_Exercise directions_
For the material below, output exactly the span from the line with "C104: 470pF (GND, n11) -> 22nF (GND, n11)" to the line with "D202: LED orange", including both, and nothing besides.

_Data under study_
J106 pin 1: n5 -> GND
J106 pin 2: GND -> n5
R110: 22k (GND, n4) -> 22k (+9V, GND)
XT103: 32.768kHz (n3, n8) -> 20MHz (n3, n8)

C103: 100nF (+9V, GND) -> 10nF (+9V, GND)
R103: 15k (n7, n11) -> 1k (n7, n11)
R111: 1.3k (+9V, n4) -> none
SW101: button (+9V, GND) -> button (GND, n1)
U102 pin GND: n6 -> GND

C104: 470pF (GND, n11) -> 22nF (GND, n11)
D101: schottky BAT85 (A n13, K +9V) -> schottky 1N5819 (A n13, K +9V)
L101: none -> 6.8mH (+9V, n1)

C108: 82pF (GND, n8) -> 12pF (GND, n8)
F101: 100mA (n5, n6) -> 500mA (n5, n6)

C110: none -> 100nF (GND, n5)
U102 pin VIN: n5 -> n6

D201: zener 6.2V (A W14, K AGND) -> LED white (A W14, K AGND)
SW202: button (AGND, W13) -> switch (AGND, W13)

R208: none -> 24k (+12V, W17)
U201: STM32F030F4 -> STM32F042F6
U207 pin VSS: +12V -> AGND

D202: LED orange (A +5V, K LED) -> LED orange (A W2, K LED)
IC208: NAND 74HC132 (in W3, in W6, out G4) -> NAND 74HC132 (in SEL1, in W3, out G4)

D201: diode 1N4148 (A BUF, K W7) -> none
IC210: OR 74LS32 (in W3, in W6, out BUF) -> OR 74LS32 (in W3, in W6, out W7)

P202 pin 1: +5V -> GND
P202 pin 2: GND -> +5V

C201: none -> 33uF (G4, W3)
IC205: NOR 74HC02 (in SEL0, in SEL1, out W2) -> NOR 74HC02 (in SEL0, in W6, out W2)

_Exercise solution_
C104: 470pF (GND, n11) -> 22nF (GND, n11)
D101: schottky BAT85 (A n13, K +9V) -> schottky 1N5819 (A n13, K +9V)
L101: none -> 6.8mH (+9V, n1)

C108: 82pF (GND, n8) -> 12pF (GND, n8)
F101: 100mA (n5, n6) -> 500mA (n5, n6)

C110: none -> 100nF (GND, n5)
U102 pin VIN: n5 -> n6

D201: zener 6.2V (A W14, K AGND) -> LED white (A W14, K AGND)
SW202: button (AGND, W13) -> switch (AGND, W13)

R208: none -> 24k (+12V, W17)
U201: STM32F030F4 -> STM32F042F6
U207 pin VSS: +12V -> AGND

D202: LED orange (A +5V, K LED) -> LED orange (A W2, K LED)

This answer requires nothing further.